** DATASET EXCERPTS follows **

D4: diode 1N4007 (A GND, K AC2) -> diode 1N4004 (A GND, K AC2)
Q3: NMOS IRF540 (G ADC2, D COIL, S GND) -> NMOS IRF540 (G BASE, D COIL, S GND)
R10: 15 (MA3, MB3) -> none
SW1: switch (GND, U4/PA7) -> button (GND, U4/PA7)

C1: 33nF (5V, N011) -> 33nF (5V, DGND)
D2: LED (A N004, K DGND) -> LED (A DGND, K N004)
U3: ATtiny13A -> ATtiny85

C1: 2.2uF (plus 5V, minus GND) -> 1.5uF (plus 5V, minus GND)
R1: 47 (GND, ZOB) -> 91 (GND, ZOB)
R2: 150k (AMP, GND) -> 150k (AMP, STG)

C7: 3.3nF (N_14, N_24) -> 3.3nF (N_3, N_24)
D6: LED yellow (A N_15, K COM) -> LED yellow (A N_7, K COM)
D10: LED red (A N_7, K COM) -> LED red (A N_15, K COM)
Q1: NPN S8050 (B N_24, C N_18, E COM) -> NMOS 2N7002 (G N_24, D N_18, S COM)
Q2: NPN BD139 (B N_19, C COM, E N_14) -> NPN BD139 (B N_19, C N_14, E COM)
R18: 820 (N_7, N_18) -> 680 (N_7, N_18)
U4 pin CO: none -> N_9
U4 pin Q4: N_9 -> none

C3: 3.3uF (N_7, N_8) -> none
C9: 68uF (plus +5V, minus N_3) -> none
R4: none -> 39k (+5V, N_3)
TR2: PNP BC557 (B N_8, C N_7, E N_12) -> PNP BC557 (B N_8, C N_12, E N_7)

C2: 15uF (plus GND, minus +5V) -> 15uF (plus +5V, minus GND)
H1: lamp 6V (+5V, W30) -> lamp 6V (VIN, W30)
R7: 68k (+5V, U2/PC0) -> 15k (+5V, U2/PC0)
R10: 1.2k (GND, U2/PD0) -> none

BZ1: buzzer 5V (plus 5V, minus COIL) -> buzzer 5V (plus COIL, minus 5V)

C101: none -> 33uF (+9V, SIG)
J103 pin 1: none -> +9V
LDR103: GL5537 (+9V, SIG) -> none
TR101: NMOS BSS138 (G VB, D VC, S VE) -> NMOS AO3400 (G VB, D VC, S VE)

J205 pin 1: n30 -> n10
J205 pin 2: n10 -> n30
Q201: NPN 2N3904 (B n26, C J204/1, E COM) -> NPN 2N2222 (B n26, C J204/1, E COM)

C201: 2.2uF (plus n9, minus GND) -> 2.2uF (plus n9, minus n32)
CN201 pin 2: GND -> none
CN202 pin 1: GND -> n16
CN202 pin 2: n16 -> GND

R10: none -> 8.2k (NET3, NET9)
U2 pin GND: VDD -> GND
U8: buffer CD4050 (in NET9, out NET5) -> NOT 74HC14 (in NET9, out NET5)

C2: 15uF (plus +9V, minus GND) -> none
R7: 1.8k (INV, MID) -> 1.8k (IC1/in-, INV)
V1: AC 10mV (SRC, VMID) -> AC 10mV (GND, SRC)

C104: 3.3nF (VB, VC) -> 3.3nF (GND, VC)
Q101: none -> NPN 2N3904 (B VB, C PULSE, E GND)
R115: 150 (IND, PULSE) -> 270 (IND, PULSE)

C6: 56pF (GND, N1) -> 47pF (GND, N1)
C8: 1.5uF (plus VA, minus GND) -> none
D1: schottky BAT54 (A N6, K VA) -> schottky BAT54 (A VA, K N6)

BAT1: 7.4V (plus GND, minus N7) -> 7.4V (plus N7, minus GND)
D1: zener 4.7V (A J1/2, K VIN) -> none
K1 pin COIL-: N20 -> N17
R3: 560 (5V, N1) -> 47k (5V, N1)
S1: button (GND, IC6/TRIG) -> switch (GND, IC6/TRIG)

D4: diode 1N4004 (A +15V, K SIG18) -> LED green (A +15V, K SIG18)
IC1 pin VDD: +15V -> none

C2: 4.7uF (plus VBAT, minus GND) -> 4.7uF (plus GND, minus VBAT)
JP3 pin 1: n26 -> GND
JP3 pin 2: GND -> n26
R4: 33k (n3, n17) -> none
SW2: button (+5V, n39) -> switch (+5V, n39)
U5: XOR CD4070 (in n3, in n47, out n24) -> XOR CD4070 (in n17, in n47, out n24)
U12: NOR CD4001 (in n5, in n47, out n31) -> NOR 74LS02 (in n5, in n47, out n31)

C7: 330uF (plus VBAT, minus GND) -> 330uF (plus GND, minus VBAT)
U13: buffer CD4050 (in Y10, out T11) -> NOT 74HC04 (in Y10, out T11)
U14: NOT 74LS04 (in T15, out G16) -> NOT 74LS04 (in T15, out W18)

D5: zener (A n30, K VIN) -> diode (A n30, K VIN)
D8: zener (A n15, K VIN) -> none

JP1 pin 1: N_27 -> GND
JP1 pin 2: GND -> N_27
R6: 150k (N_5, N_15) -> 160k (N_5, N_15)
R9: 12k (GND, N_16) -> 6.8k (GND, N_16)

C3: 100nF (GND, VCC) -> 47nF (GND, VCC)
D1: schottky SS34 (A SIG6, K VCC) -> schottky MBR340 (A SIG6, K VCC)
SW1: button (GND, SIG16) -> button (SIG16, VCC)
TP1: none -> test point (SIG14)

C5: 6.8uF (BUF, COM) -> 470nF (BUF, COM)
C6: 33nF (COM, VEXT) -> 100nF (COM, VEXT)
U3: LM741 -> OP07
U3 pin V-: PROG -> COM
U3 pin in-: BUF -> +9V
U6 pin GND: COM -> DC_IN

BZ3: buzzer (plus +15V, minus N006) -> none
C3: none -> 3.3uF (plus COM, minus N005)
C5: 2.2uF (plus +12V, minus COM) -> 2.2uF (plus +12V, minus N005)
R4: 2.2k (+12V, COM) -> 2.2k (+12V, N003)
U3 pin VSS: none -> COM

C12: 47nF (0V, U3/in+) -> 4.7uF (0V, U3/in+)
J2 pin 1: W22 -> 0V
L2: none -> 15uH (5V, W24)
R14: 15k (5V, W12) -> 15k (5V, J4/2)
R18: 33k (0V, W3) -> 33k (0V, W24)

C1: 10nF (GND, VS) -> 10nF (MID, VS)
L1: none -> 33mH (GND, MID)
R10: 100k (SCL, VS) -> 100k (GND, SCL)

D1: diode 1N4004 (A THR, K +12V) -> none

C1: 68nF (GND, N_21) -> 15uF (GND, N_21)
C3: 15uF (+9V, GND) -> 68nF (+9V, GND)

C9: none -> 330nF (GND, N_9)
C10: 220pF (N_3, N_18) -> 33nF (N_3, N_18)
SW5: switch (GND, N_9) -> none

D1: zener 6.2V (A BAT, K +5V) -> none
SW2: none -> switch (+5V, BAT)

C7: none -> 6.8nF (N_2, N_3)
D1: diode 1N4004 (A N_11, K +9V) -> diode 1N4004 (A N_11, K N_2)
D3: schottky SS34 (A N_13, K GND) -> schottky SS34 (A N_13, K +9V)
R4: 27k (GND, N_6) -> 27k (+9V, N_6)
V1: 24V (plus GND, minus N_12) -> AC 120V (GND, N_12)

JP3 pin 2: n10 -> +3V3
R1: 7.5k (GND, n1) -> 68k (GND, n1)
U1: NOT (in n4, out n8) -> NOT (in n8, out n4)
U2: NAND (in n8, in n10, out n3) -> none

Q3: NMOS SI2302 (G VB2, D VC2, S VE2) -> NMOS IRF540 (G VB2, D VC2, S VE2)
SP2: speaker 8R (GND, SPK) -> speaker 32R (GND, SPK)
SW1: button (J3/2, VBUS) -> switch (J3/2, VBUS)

** End of DATASET EXCERPTS **

PROBLEM REQUIREMENTS →
Return all of the lines above exactly, with none omitted.

OUTPUT FOR THIS TASK →
D4: diode 1N4007 (A GND, K AC2) -> diode 1N4004 (A GND, K AC2)
Q3: NMOS IRF540 (G ADC2, D COIL, S GND) -> NMOS IRF540 (G BASE, D COIL, S GND)
R10: 15 (MA3, MB3) -> none
SW1: switch (GND, U4/PA7) -> button (GND, U4/PA7)

C1: 33nF (5V, N011) -> 33nF (5V, DGND)
D2: LED (A N004, K DGND) -> LED (A DGND, K N004)
U3: ATtiny13A -> ATtiny85

C1: 2.2uF (plus 5V, minus GND) -> 1.5uF (plus 5V, minus GND)
R1: 47 (GND, ZOB) -> 91 (GND, ZOB)
R2: 150k (AMP, GND) -> 150k (AMP, STG)

C7: 3.3nF (N_14, N_24) -> 3.3nF (N_3, N_24)
D6: LED yellow (A N_15, K COM) -> LED yellow (A N_7, K COM)
D10: LED red (A N_7, K COM) -> LED red (A N_15, K COM)
Q1: NPN S8050 (B N_24, C N_18, E COM) -> NMOS 2N7002 (G N_24, D N_18, S COM)
Q2: NPN BD139 (B N_19, C COM, E N_14) -> NPN BD139 (B N_19, C N_14, E COM)
R18: 820 (N_7, N_18) -> 680 (N_7, N_18)
U4 pin CO: none -> N_9
U4 pin Q4: N_9 -> none

C3: 3.3uF (N_7, N_8) -> none
C9: 68uF (plus +5V, minus N_3) -> none
R4: none -> 39k (+5V, N_3)
TR2: PNP BC557 (B N_8, C N_7, E N_12) -> PNP BC557 (B N_8, C N_12, E N_7)

C2: 15uF (plus GND, minus +5V) -> 15uF (plus +5V, minus GND)
H1: lamp 6V (+5V, W30) -> lamp 6V (VIN, W30)
R7: 68k (+5V, U2/PC0) -> 15k (+5V, U2/PC0)
R10: 1.2k (GND, U2/PD0) -> none

BZ1: buzzer 5V (plus 5V, minus COIL) -> buzzer 5V (plus COIL, minus 5V)

C101: none -> 33uF (+9V, SIG)
J103 pin 1: none -> +9V
LDR103: GL5537 (+9V, SIG) -> none
TR101: NMOS BSS138 (G VB, D VC, S VE) -> NMOS AO3400 (G VB, D VC, S VE)

J205 pin 1: n30 -> n10
J205 pin 2: n10 -> n30
Q201: NPN 2N3904 (B n26, C J204/1, E COM) -> NPN 2N2222 (B n26, C J204/1, E COM)

C201: 2.2uF (plus n9, minus GND) -> 2.2uF (plus n9, minus n32)
CN201 pin 2: GND -> none
CN202 pin 1: GND -> n16
CN202 pin 2: n16 -> GND

R10: none -> 8.2k (NET3, NET9)
U2 pin GND: VDD -> GND
U8: buffer CD4050 (in NET9, out NET5) -> NOT 74HC14 (in NET9, out NET5)

C2: 15uF (plus +9V, minus GND) -> none
R7: 1.8k (INV, MID) -> 1.8k (IC1/in-, INV)
V1: AC 10mV (SRC, VMID) -> AC 10mV (GND, SRC)

C104: 3.3nF (VB, VC) -> 3.3nF (GND, VC)
Q101: none -> NPN 2N3904 (B VB, C PULSE, E GND)
R115: 150 (IND, PULSE) -> 270 (IND, PULSE)

C6: 56pF (GND, N1) -> 47pF (GND, N1)
C8: 1.5uF (plus VA, minus GND) -> none
D1: schottky BAT54 (A N6, K VA) -> schottky BAT54 (A VA, K N6)

BAT1: 7.4V (plus GND, minus N7) -> 7.4V (plus N7, minus GND)
D1: zener 4.7V (A J1/2, K VIN) -> none
K1 pin COIL-: N20 -> N17
R3: 560 (5V, N1) -> 47k (5V, N1)
S1: button (GND, IC6/TRIG) -> switch (GND, IC6/TRIG)

D4: diode 1N4004 (A +15V, K SIG18) -> LED green (A +15V, K SIG18)
IC1 pin VDD: +15V -> none

C2: 4.7uF (plus VBAT, minus GND) -> 4.7uF (plus GND, minus VBAT)
JP3 pin 1: n26 -> GND
JP3 pin 2: GND -> n26
R4: 33k (n3, n17) -> none
SW2: button (+5V, n39) -> switch (+5V, n39)
U5: XOR CD4070 (in n3, in n47, out n24) -> XOR CD4070 (in n17, in n47, out n24)
U12: NOR CD4001 (in n5, in n47, out n31) -> NOR 74LS02 (in n5, in n47, out n31)

C7: 330uF (plus VBAT, minus GND) -> 330uF (plus GND, minus VBAT)
U13: buffer CD4050 (in Y10, out T11) -> NOT 74HC04 (in Y10, out T11)
U14: NOT 74LS04 (in T15, out G16) -> NOT 74LS04 (in T15, out W18)

D5: zener (A n30, K VIN) -> diode (A n30, K VIN)
D8: zener (A n15, K VIN) -> none

JP1 pin 1: N_27 -> GND
JP1 pin 2: GND -> N_27
R6: 150k (N_5, N_15) -> 160k (N_5, N_15)
R9: 12k (GND, N_16) -> 6.8k (GND, N_16)

C3: 100nF (GND, VCC) -> 47nF (GND, VCC)
D1: schottky SS34 (A SIG6, K VCC) -> schottky MBR340 (A SIG6, K VCC)
SW1: button (GND, SIG16) -> button (SIG16, VCC)
TP1: none -> test point (SIG14)

C5: 6.8uF (BUF, COM) -> 470nF (BUF, COM)
C6: 33nF (COM, VEXT) -> 100nF (COM, VEXT)
U3: LM741 -> OP07
U3 pin V-: PROG -> COM
U3 pin in-: BUF -> +9V
U6 pin GND: COM -> DC_IN

BZ3: buzzer (plus +15V, minus N006) -> none
C3: none -> 3.3uF (plus COM, minus N005)
C5: 2.2uF (plus +12V, minus COM) -> 2.2uF (plus +12V, minus N005)
R4: 2.2k (+12V, COM) -> 2.2k (+12V, N003)
U3 pin VSS: none -> COM

C12: 47nF (0V, U3/in+) -> 4.7uF (0V, U3/in+)
J2 pin 1: W22 -> 0V
L2: none -> 15uH (5V, W24)
R14: 15k (5V, W12) -> 15k (5V, J4/2)
R18: 33k (0V, W3) -> 33k (0V, W24)

C1: 10nF (GND, VS) -> 10nF (MID, VS)
L1: none -> 33mH (GND, MID)
R10: 100k (SCL, VS) -> 100k (GND, SCL)

D1: diode 1N4004 (A THR, K +12V) -> none

C1: 68nF (GND, N_21) -> 15uF (GND, N_21)
C3: 15uF (+9V, GND) -> 68nF (+9V, GND)

C9: none -> 330nF (GND, N_9)
C10: 220pF (N_3, N_18) -> 33nF (N_3, N_18)
SW5: switch (GND, N_9) -> none

D1: zener 6.2V (A BAT, K +5V) -> none
SW2: none -> switch (+5V, BAT)

C7: none -> 6.8nF (N_2, N_3)
D1: diode 1N4004 (A N_11, K +9V) -> diode 1N4004 (A N_11, K N_2)
D3: schottky SS34 (A N_13, K GND) -> schottky SS34 (A N_13, K +9V)
R4: 27k (GND, N_6) -> 27k (+9V, N_6)
V1: 24V (plus GND, minus N_12) -> AC 120V (GND, N_12)

JP3 pin 2: n10 -> +3V3
R1: 7.5k (GND, n1) -> 68k (GND, n1)
U1: NOT (in n4, out n8) -> NOT (in n8, out n4)
U2: NAND (in n8, in n10, out n3) -> none

Q3: NMOS SI2302 (G VB2, D VC2, S VE2) -> NMOS IRF540 (G VB2, D VC2, S VE2)
SP2: speaker 8R (GND, SPK) -> speaker 32R (GND, SPK)
SW1: button (J3/2, VBUS) -> switch (J3/2, VBUS)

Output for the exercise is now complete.